▶ _Exercise aim_: The copy should hold exactly the lines below from the one that contains "purple arrow: (150, 88) -> (79, 38), moved" through the one that contains "yellow cross: (876, 720)" and nothing else, so no pictures.

Items from a dataset:
[Start of section]

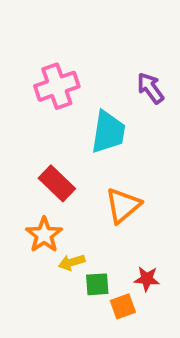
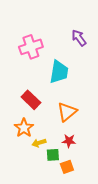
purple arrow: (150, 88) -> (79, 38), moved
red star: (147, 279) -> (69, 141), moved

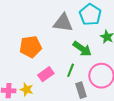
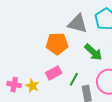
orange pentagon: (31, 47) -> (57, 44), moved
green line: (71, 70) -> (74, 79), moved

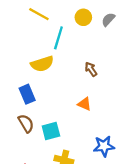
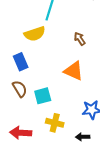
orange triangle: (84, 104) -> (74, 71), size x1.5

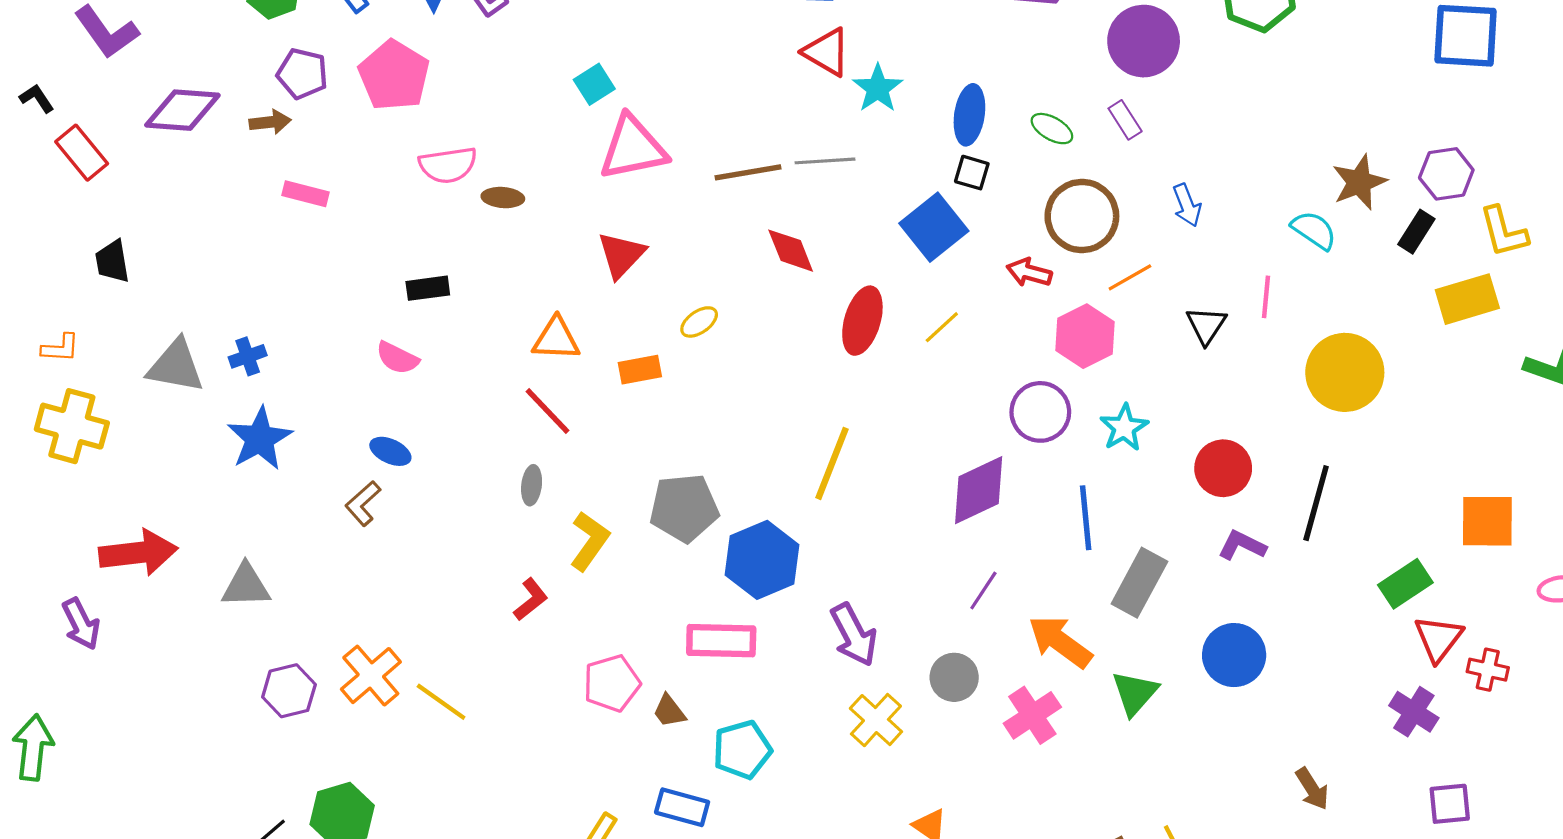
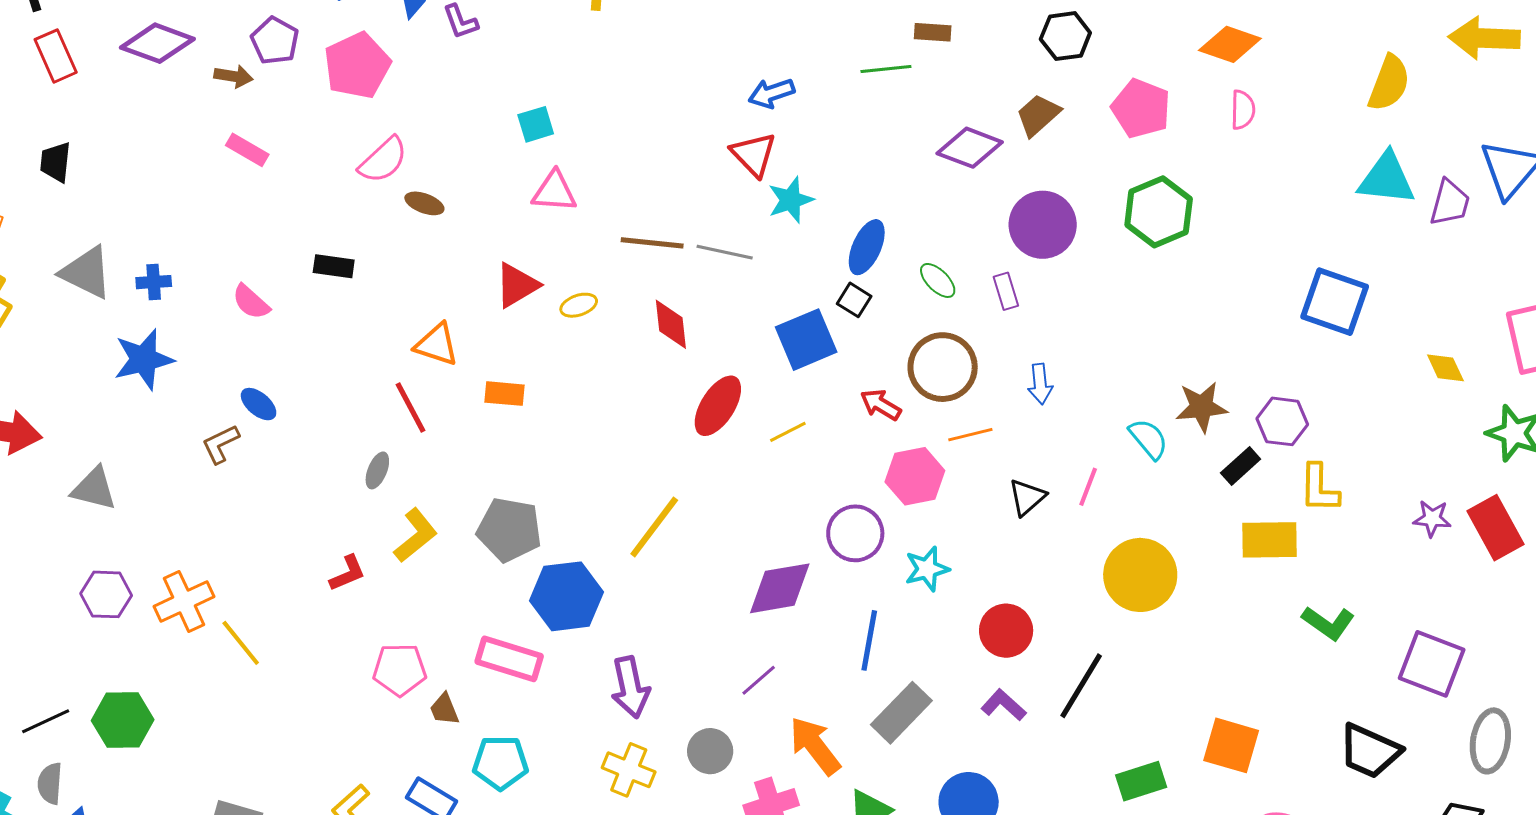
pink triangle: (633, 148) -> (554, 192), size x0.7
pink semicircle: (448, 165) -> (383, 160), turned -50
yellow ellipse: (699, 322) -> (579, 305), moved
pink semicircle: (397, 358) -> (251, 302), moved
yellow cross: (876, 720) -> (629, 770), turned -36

[End of section]
[Start of section]

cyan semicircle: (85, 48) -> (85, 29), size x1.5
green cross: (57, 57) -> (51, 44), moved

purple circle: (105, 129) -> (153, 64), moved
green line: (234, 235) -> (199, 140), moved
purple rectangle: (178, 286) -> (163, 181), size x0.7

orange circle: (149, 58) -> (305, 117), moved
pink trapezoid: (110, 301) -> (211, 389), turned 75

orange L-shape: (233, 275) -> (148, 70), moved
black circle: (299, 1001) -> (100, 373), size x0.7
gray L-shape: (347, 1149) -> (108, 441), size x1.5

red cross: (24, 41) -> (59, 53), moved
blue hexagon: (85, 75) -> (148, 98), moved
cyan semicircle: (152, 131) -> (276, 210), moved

[End of section]

▶ _Task output_:
purple arrow: (150, 88) -> (79, 38), moved
red star: (147, 279) -> (69, 141), moved

orange pentagon: (31, 47) -> (57, 44), moved
green line: (71, 70) -> (74, 79), moved

orange triangle: (84, 104) -> (74, 71), size x1.5

pink triangle: (633, 148) -> (554, 192), size x0.7
pink semicircle: (448, 165) -> (383, 160), turned -50
yellow ellipse: (699, 322) -> (579, 305), moved
pink semicircle: (397, 358) -> (251, 302), moved
yellow cross: (876, 720) -> (629, 770), turned -36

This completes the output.